What is being asked:
Reproduce all the data exactly, without pictures.

• • • • • • •

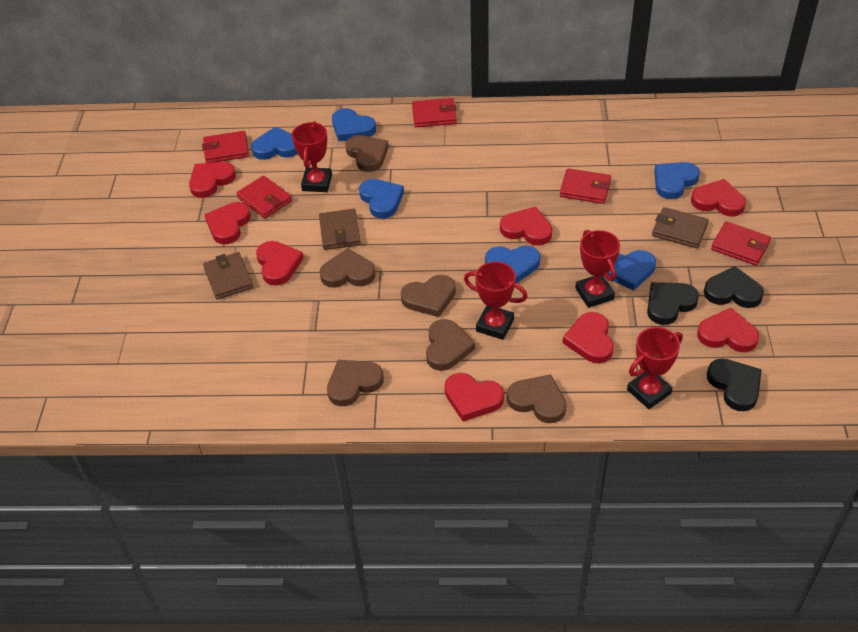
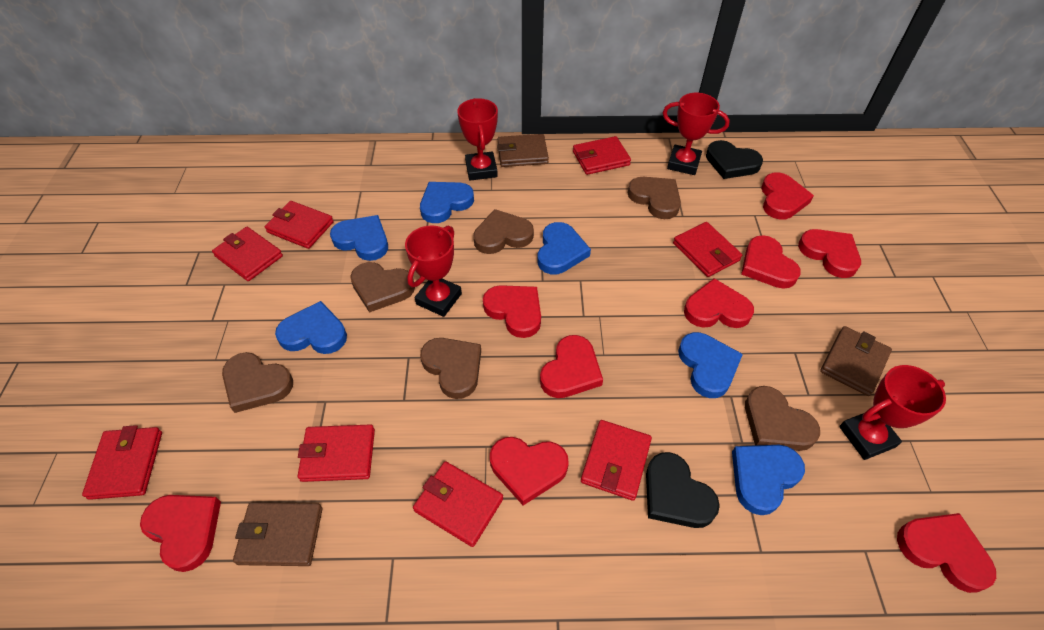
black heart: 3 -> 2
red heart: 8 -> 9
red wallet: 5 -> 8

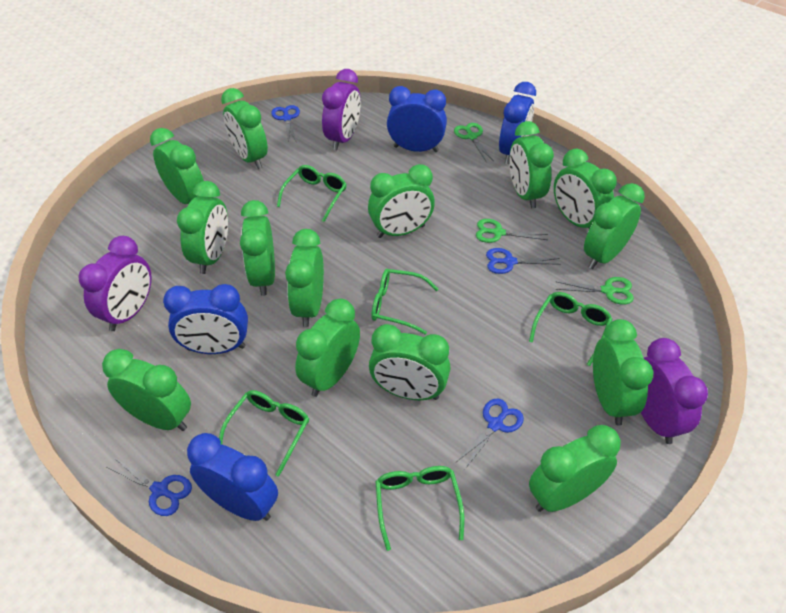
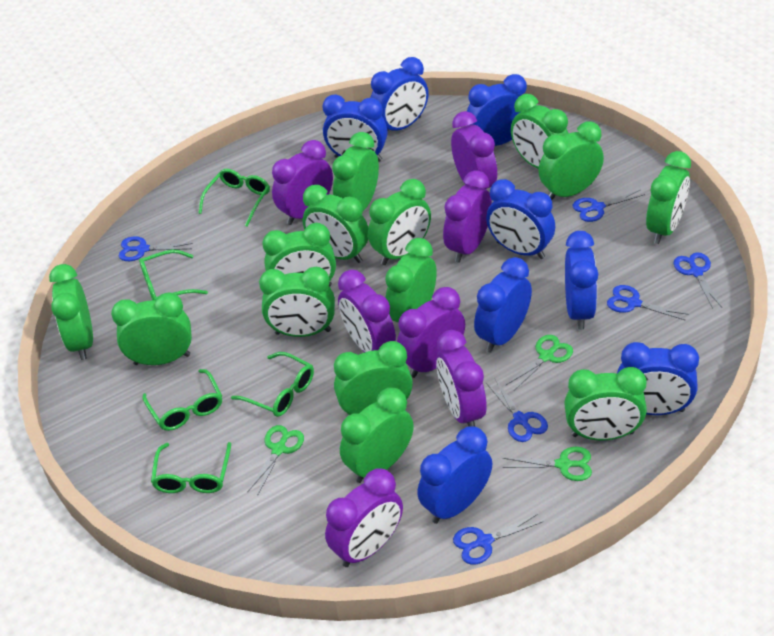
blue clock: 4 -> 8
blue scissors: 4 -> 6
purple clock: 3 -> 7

• • • • • • •

Expected output:
black heart: 3 -> 2
red heart: 8 -> 9
red wallet: 5 -> 8

blue clock: 4 -> 8
blue scissors: 4 -> 6
purple clock: 3 -> 7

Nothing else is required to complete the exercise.